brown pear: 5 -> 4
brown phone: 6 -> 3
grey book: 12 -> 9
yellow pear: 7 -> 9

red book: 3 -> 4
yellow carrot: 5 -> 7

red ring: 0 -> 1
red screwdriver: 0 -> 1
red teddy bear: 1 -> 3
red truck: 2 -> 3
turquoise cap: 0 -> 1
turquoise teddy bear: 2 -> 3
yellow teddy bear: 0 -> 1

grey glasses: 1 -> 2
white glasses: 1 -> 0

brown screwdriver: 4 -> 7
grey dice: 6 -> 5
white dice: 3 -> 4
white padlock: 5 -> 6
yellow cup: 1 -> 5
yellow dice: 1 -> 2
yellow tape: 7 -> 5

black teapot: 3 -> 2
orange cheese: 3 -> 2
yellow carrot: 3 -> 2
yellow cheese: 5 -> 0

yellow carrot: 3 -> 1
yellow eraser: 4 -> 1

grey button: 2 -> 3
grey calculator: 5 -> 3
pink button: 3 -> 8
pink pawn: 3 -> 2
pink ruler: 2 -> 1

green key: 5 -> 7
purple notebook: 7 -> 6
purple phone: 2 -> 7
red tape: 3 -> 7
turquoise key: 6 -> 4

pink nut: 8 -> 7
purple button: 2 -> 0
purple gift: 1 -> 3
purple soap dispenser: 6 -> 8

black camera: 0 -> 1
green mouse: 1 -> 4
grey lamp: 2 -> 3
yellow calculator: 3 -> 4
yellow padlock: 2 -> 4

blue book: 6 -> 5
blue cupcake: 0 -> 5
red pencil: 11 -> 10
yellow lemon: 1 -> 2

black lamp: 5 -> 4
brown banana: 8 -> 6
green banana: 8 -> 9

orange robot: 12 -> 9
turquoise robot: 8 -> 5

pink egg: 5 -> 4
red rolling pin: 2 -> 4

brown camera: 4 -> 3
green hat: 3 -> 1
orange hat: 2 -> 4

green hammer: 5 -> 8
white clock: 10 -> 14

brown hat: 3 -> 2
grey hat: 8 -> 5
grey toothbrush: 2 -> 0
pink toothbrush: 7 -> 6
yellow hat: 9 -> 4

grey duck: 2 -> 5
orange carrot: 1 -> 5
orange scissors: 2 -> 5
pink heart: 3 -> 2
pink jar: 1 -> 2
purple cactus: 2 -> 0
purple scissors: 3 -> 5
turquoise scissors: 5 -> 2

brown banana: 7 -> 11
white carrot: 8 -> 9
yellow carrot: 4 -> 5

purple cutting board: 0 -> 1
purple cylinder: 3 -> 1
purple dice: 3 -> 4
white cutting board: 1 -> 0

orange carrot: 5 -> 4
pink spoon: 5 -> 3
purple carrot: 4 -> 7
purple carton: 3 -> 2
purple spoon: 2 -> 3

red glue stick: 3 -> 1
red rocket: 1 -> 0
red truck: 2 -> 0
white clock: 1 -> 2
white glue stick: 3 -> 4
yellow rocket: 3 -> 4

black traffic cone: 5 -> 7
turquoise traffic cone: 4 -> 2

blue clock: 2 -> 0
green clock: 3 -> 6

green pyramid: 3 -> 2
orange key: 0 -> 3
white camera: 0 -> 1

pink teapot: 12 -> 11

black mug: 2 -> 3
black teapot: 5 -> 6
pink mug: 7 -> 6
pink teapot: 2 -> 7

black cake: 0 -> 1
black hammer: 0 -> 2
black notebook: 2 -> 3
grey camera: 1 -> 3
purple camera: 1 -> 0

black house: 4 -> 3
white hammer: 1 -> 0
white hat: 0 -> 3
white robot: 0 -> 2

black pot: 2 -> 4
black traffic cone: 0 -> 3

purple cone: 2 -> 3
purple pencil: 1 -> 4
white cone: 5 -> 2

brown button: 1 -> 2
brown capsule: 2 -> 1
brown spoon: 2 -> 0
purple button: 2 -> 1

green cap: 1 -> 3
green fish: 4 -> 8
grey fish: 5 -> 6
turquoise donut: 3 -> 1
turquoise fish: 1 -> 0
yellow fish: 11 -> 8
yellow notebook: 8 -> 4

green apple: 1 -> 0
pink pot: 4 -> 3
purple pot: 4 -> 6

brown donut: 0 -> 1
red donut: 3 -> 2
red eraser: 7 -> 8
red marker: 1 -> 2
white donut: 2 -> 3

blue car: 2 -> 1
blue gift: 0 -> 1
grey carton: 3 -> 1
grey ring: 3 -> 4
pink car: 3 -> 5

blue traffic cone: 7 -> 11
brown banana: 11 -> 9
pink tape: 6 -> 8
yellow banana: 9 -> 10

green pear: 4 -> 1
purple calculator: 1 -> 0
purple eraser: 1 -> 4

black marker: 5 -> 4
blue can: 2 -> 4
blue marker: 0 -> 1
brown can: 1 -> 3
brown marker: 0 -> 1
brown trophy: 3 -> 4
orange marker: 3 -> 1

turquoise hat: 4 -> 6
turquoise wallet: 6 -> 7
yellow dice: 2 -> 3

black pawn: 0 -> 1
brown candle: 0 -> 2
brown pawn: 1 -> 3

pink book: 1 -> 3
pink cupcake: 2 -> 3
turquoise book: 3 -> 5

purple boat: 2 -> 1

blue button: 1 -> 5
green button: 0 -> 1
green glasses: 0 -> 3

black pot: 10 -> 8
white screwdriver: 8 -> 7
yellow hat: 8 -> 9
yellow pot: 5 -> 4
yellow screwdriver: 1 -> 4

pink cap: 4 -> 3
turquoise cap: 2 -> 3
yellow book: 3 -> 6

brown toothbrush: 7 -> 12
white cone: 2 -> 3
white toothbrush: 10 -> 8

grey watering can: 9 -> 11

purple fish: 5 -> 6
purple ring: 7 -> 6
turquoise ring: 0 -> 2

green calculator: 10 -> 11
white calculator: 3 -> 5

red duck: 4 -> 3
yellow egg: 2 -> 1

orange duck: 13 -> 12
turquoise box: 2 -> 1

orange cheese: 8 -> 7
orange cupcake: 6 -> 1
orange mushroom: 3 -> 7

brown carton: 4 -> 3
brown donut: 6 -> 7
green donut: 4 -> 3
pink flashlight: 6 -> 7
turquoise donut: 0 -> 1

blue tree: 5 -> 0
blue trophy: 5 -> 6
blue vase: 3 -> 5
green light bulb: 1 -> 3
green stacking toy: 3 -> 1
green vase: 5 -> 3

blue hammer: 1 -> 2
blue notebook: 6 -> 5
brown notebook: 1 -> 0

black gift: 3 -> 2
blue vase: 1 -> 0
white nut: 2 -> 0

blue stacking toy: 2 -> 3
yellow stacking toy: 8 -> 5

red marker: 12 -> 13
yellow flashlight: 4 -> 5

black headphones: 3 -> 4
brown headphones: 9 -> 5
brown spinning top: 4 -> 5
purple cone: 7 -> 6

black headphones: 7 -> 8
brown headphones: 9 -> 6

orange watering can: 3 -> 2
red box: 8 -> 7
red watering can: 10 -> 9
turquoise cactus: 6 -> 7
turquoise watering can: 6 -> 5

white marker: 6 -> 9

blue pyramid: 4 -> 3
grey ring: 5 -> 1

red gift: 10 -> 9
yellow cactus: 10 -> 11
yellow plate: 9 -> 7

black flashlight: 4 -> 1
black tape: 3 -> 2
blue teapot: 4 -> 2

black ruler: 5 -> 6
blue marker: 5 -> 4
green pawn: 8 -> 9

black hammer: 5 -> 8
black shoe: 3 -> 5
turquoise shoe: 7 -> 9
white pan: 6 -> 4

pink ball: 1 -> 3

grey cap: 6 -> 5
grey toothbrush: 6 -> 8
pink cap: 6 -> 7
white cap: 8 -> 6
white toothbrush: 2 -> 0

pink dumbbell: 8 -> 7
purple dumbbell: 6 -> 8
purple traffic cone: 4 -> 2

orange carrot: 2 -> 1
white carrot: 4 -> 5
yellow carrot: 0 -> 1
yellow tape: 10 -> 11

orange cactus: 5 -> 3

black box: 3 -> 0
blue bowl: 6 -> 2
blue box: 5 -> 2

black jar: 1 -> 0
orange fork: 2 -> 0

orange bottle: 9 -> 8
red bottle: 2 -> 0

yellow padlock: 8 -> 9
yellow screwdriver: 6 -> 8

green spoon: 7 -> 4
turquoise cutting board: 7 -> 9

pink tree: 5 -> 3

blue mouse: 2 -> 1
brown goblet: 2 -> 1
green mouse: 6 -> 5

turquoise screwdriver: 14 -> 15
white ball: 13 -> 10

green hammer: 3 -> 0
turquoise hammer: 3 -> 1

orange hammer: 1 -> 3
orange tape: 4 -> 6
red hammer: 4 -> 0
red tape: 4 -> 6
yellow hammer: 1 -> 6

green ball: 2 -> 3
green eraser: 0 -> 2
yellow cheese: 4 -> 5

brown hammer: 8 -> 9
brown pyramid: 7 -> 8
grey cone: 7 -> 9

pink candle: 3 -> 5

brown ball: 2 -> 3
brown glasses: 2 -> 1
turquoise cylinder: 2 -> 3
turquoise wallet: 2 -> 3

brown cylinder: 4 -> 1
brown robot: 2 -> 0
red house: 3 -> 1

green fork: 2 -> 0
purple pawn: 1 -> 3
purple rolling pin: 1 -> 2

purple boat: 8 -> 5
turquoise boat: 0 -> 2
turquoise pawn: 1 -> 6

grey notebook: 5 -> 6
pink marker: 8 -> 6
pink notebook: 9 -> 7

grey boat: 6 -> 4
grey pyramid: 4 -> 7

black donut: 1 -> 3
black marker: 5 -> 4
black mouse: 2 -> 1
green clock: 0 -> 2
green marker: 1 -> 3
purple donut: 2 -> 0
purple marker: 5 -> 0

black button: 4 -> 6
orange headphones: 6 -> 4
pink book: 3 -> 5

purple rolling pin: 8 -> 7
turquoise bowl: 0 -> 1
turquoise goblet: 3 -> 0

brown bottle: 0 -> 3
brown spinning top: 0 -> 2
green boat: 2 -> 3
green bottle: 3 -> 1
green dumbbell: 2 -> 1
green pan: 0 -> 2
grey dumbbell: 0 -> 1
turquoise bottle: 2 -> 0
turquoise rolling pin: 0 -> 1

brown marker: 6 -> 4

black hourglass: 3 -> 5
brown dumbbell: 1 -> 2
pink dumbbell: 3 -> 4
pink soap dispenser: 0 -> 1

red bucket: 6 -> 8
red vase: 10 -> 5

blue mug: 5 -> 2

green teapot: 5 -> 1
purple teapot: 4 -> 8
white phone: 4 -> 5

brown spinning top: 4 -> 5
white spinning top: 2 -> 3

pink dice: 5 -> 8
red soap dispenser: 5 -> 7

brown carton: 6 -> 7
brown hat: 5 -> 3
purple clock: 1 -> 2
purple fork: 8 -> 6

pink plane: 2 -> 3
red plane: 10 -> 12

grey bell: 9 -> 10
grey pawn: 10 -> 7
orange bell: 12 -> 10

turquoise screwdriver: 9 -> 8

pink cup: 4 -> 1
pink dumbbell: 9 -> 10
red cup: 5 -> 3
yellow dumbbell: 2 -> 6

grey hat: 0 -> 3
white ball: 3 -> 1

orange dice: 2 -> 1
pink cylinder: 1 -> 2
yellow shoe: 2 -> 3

|---|

▶ _What is expected_
What is the number of lines in the preceding entries that hold the string "teddy"? Give it alone.

▶ _Task answer_
3